* PROBLEM REQUIREMENTS
Return the records word for word. Any pictures in them are not part of the copy.

──────────────────────────────

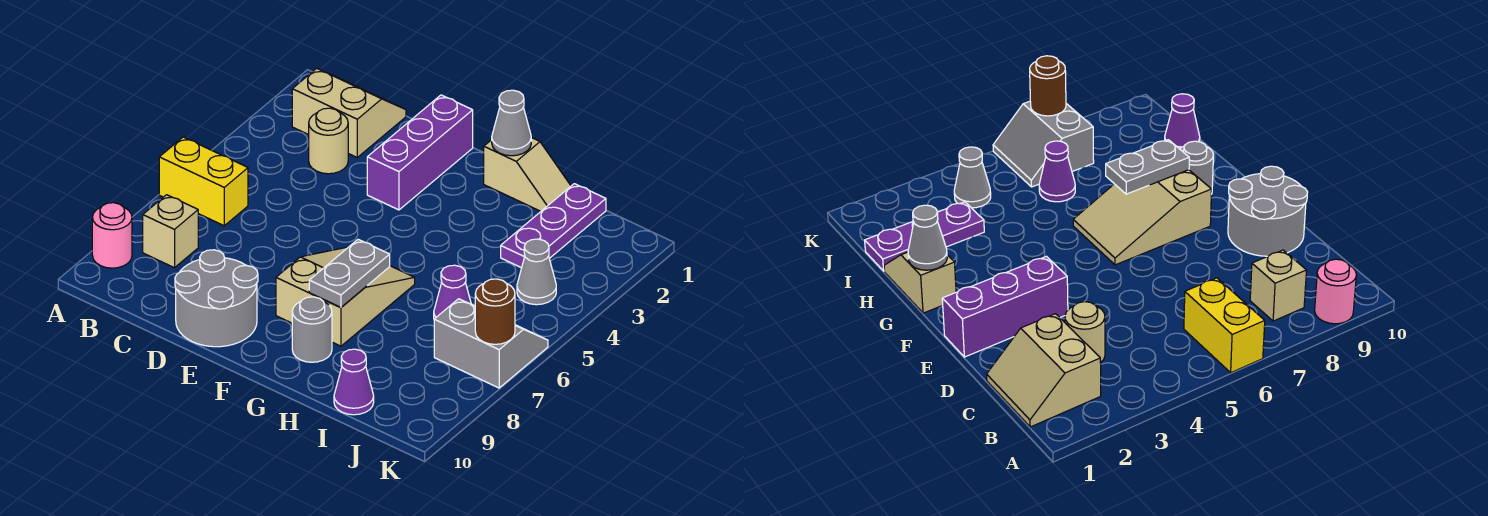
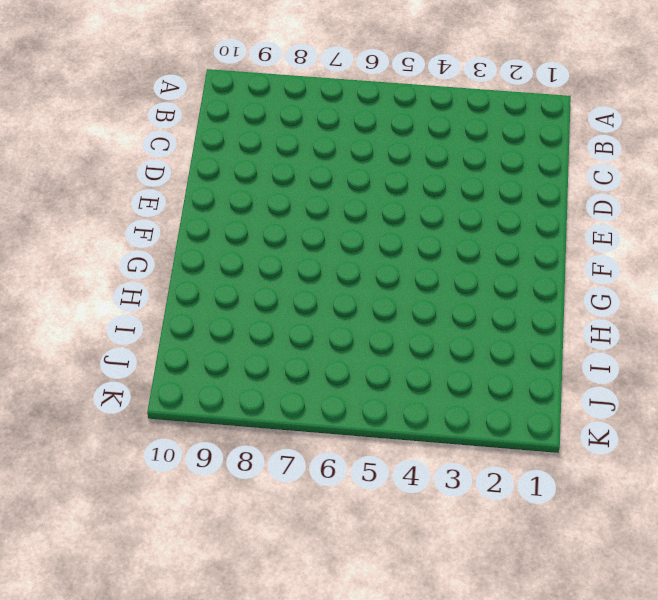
none -> yellow brick A6:B6 level 1
none -> pink round brick A9 level 1
none -> tan slope B1:C2 level 1 top 2

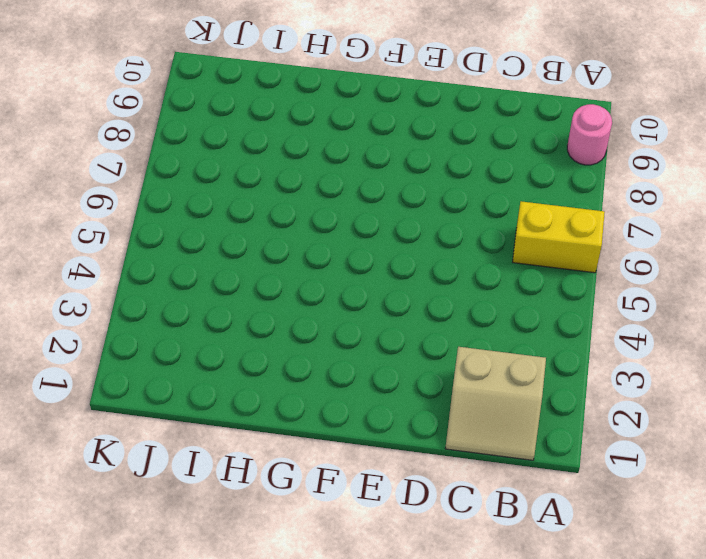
none -> tan brick B8 level 1
none -> tan round brick C3 level 1
none -> grey round brick D9:E10 level 1

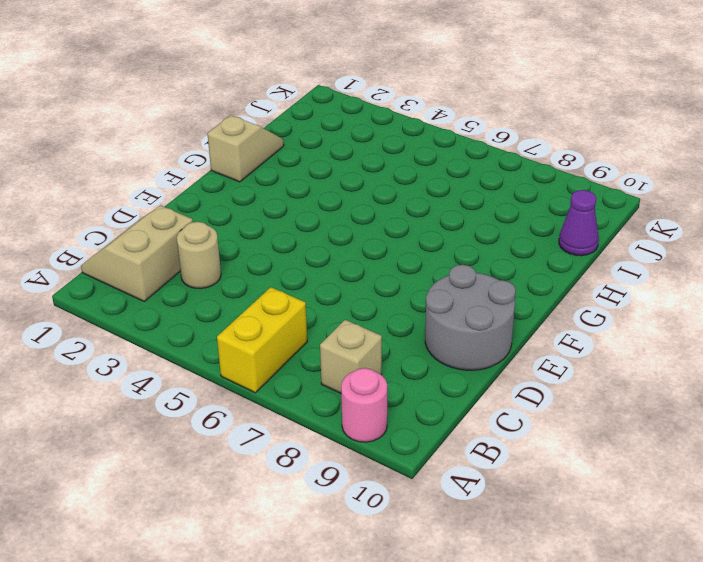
none -> purple brick E1:E3 level 1
none -> tan slope F6:G8 level 1 top 8
none -> grey round brick G9 level 1

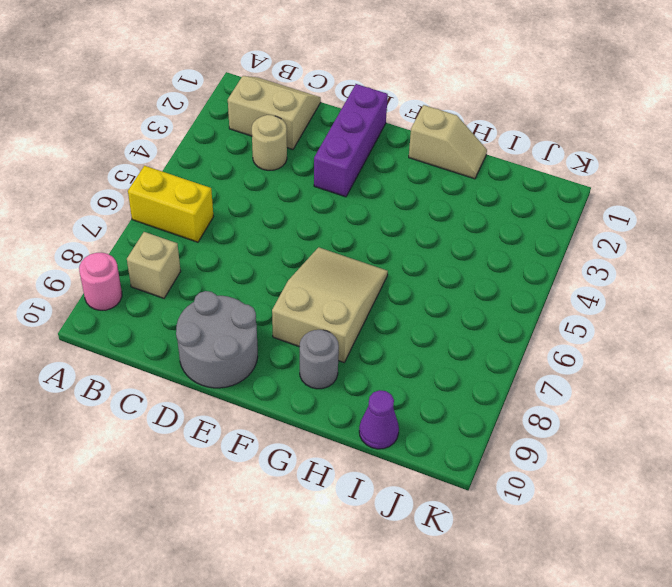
none -> purple plate I1:I3 level 1
none -> purple cone I6 level 1
none -> grey cone J4 level 1

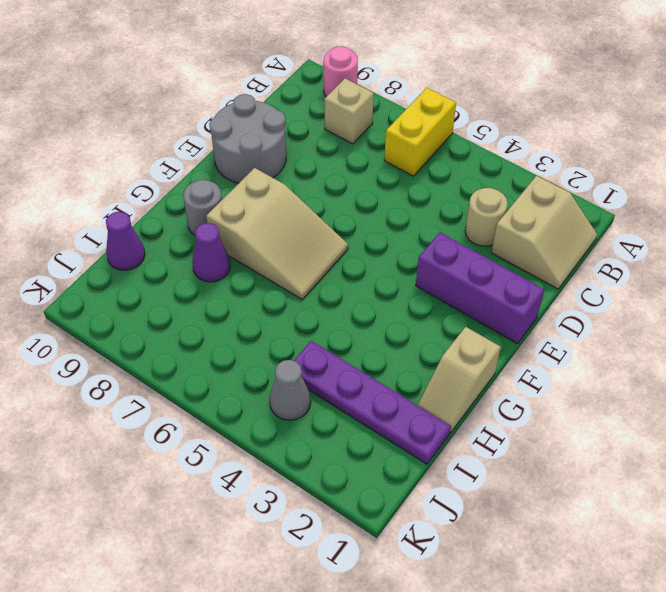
purple cone H8 level 1 -> purple cone I6 level 1
purple plate I1:I4 level 1 -> purple plate I1:I3 level 1
none -> grey slope J6:K7 level 1 top 7
none -> grey cone G1 level 2
none -> grey plate G7:G8 level 2

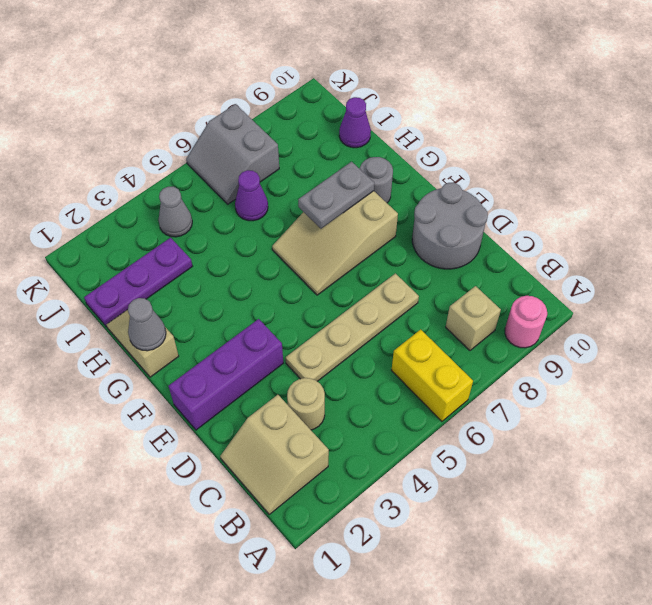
tan plate D4:D7 level 1 -> none
none -> brown round brick K7 level 2

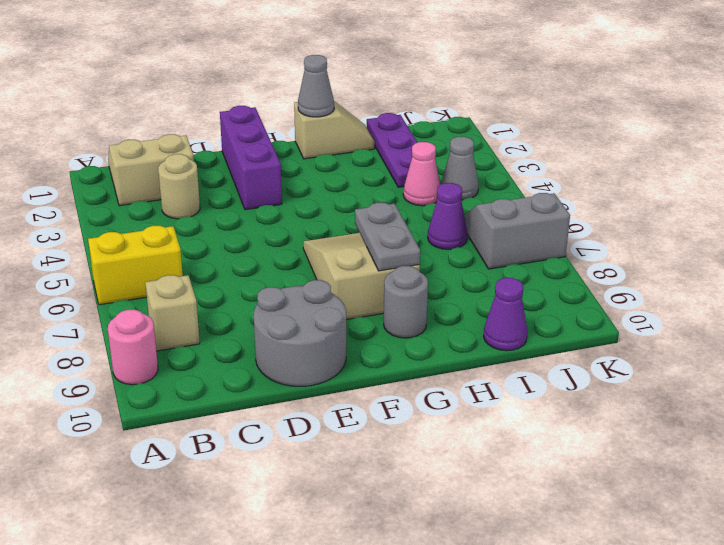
pink cone I4 level 1 -> none
none -> brown round brick K7 level 2

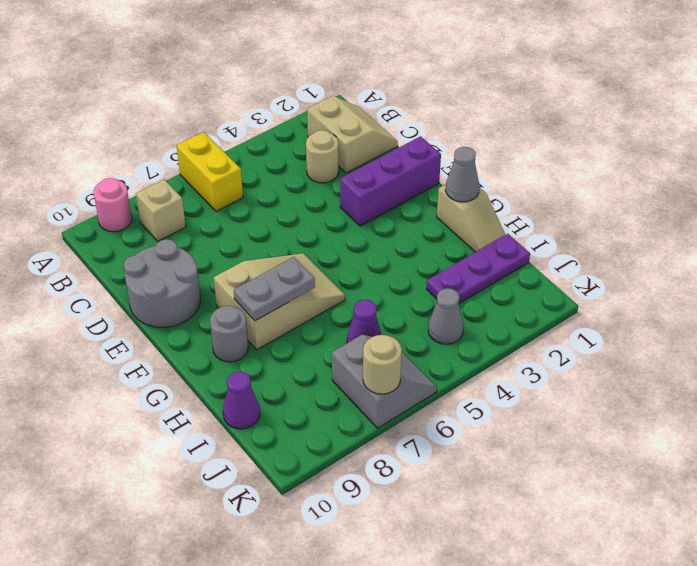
tan round brick K7 level 2 -> brown round brick K7 level 2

──────────────────────────────

* THE ANSWER
none -> yellow brick A6:B6 level 1
none -> pink round brick A9 level 1
none -> tan slope B1:C2 level 1 top 2

none -> tan brick B8 level 1
none -> tan round brick C3 level 1
none -> grey round brick D9:E10 level 1

none -> purple brick E1:E3 level 1
none -> tan slope F6:G8 level 1 top 8
none -> grey round brick G9 level 1

none -> purple plate I1:I3 level 1
none -> purple cone I6 level 1
none -> grey cone J4 level 1

purple cone H8 level 1 -> purple cone I6 level 1
purple plate I1:I4 level 1 -> purple plate I1:I3 level 1
none -> grey slope J6:K7 level 1 top 7
none -> grey cone G1 level 2
none -> grey plate G7:G8 level 2

tan plate D4:D7 level 1 -> none
none -> brown round brick K7 level 2

pink cone I4 level 1 -> none
none -> brown round brick K7 level 2

tan round brick K7 level 2 -> brown round brick K7 level 2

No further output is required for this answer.